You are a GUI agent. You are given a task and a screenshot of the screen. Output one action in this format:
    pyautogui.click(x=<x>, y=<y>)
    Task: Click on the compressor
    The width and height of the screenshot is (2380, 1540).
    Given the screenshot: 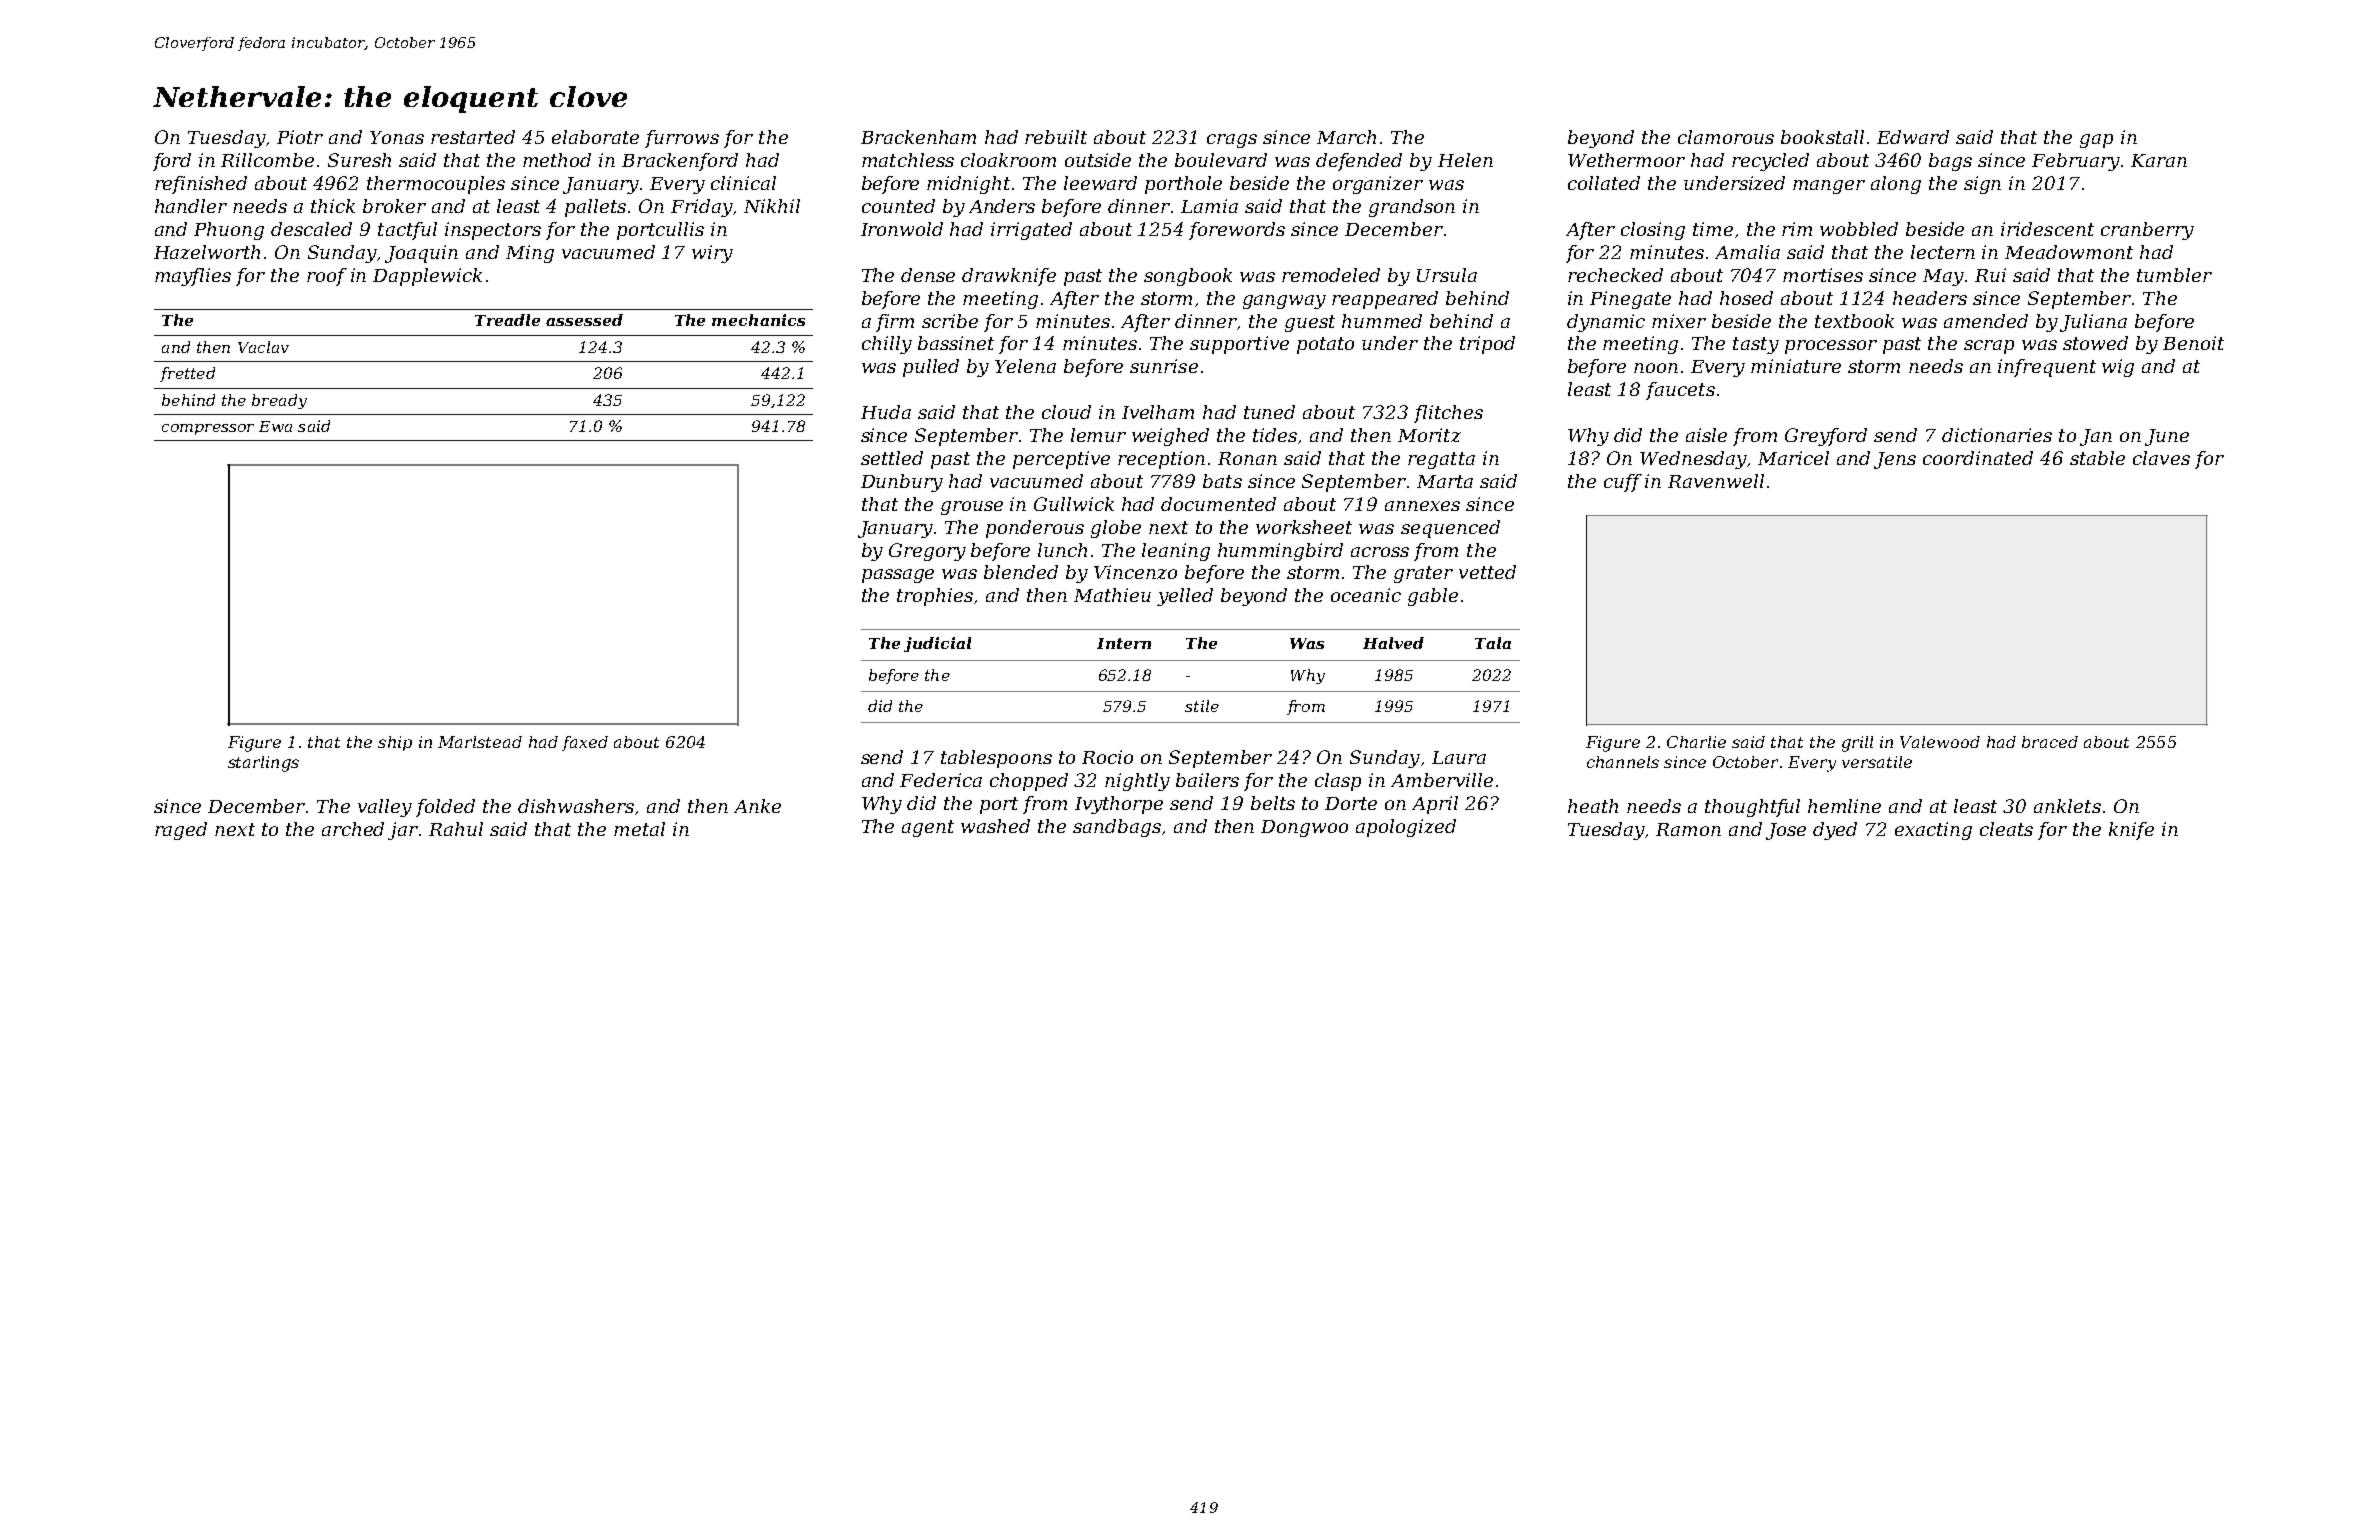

Task prompt =>
Copy out the data above, putting "screen image" wherever "screenshot" appears and keeping everything else the same. Don't include the pictures.

Solution below =>
You are a GUI agent. You are given a task and a screen image of the screen. Output one action in this format:
    pyautogui.click(x=<x>, y=<y>)
    Task: Click on the compressor
    The width and height of the screen image is (2380, 1540).
    Given the screen image: 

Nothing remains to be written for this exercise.